» **Available data**

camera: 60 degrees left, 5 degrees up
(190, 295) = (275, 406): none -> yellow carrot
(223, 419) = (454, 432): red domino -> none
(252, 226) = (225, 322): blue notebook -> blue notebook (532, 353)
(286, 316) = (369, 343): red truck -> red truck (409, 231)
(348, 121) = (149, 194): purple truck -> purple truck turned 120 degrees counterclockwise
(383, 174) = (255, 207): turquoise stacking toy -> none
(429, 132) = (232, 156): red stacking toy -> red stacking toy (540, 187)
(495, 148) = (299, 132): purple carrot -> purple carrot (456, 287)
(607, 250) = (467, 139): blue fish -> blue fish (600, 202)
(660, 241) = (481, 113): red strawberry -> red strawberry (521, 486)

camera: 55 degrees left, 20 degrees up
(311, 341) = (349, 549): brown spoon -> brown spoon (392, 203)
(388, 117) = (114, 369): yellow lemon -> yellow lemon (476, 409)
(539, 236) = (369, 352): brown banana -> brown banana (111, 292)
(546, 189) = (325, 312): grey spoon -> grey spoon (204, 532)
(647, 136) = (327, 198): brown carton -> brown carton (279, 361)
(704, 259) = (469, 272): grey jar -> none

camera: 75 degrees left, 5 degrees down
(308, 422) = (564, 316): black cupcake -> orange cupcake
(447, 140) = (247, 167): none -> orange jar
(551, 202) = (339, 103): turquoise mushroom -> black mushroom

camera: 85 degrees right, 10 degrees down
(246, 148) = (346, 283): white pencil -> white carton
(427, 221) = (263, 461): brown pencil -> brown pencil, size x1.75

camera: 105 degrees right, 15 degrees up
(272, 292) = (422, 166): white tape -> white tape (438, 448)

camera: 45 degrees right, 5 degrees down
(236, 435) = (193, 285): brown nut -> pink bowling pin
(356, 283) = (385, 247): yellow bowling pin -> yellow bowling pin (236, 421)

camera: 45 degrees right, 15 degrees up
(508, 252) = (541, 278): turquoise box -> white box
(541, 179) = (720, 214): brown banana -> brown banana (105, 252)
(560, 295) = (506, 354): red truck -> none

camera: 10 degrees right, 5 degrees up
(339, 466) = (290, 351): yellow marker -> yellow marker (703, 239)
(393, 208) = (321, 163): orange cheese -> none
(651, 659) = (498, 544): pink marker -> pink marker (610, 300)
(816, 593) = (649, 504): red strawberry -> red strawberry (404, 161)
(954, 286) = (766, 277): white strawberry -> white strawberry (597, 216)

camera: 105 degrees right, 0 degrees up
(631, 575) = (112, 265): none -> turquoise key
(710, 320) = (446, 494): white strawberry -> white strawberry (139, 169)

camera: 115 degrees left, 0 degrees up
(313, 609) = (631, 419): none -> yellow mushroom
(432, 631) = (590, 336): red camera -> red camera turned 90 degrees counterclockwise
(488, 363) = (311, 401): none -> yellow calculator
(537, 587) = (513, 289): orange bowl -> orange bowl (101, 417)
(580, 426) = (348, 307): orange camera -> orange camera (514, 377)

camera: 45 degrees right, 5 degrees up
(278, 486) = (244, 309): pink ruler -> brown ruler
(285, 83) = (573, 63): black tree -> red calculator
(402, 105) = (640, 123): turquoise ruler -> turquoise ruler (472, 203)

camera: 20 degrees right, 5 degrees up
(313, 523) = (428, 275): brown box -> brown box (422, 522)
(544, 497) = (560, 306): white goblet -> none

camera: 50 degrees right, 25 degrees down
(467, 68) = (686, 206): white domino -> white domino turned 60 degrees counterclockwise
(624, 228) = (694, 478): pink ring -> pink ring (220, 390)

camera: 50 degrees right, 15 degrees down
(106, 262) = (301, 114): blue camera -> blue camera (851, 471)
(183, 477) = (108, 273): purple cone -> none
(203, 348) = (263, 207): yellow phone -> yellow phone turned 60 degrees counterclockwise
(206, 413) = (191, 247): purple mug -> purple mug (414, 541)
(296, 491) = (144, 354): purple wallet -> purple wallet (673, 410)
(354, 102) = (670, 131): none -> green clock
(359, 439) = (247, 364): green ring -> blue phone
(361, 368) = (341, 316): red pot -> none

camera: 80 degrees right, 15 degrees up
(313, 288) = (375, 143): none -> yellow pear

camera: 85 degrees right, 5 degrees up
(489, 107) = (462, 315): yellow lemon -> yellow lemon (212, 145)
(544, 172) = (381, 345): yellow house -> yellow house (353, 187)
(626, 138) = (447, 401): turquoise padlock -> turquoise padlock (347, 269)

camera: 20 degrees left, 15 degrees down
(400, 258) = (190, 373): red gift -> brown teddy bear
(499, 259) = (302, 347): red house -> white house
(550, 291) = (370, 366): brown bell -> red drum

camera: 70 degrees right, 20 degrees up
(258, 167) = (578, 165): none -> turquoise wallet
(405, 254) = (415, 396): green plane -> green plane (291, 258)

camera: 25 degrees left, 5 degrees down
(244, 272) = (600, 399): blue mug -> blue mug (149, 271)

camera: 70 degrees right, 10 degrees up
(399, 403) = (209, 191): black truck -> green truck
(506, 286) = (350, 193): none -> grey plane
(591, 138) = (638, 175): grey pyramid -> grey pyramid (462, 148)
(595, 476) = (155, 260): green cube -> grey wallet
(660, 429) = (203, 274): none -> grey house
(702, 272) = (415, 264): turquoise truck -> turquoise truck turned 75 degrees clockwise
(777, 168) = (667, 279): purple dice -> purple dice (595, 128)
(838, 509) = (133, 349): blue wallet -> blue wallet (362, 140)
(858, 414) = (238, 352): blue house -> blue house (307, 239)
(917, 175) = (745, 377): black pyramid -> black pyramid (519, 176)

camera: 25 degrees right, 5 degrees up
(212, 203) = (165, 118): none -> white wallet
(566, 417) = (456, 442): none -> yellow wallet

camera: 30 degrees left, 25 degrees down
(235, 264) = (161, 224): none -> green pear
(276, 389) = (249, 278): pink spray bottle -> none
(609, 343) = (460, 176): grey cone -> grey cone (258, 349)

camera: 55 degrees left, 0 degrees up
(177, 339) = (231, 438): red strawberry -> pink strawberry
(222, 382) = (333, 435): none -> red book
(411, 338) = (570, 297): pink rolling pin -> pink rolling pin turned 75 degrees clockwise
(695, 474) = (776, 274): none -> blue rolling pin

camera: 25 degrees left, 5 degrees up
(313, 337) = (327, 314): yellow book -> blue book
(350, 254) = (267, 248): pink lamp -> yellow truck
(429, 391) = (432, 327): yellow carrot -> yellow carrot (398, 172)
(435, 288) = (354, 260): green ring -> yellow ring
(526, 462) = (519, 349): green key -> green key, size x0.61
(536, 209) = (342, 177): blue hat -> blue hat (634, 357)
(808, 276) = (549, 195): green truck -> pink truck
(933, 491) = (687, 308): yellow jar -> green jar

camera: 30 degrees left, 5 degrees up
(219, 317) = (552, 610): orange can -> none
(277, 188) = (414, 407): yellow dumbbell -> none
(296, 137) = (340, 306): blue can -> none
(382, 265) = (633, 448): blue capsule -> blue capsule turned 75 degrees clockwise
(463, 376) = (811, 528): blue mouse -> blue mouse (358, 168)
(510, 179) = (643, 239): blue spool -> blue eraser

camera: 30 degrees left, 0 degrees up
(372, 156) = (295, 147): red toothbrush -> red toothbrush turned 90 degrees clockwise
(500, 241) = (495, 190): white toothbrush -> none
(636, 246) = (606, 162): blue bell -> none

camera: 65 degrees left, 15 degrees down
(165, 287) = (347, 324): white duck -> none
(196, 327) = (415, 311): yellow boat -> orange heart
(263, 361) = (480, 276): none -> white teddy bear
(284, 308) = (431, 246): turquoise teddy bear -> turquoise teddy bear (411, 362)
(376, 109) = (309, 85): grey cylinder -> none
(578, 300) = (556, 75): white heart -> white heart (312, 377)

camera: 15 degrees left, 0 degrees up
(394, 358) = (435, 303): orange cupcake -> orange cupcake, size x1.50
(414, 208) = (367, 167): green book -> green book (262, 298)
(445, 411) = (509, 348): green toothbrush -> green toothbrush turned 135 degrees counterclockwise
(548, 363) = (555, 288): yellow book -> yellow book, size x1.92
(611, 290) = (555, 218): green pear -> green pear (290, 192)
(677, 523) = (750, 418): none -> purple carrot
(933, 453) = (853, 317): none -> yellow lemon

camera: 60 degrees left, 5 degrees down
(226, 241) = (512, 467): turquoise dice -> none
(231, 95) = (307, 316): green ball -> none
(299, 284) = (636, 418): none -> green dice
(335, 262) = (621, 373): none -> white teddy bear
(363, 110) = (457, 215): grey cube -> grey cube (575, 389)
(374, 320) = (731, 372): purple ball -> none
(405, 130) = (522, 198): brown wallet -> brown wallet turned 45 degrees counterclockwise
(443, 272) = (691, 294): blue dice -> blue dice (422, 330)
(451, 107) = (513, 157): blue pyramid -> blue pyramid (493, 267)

» **Work to complete**
Your answer should be the lines of the listing above between the line holding "(284, 308) = (431, 246): turquoise" and the line holding "camera: 15 degrees left, 0 degrees up", inclusive, restated word for word and alone.

» **Result of this task**
(284, 308) = (431, 246): turquoise teddy bear -> turquoise teddy bear (411, 362)
(376, 109) = (309, 85): grey cylinder -> none
(578, 300) = (556, 75): white heart -> white heart (312, 377)

camera: 15 degrees left, 0 degrees up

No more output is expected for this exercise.